Report, as a bare number, how many lines in the data contain "moved".

-=-=-

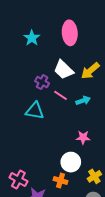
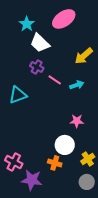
pink ellipse: (70, 33) -> (64, 19), turned 60
white trapezoid: (64, 70) -> (40, 43), moved
cyan triangle: (35, 111) -> (18, 95), moved, turned -30

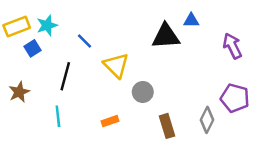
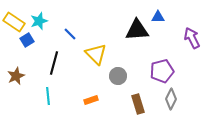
yellow rectangle: (17, 27) -> (14, 22), turned 55
purple pentagon: (235, 98) -> (162, 71), moved, turned -30

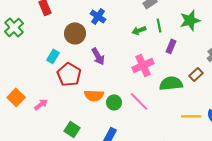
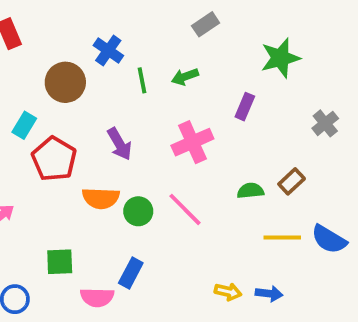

-=-=-

Expected answer: 3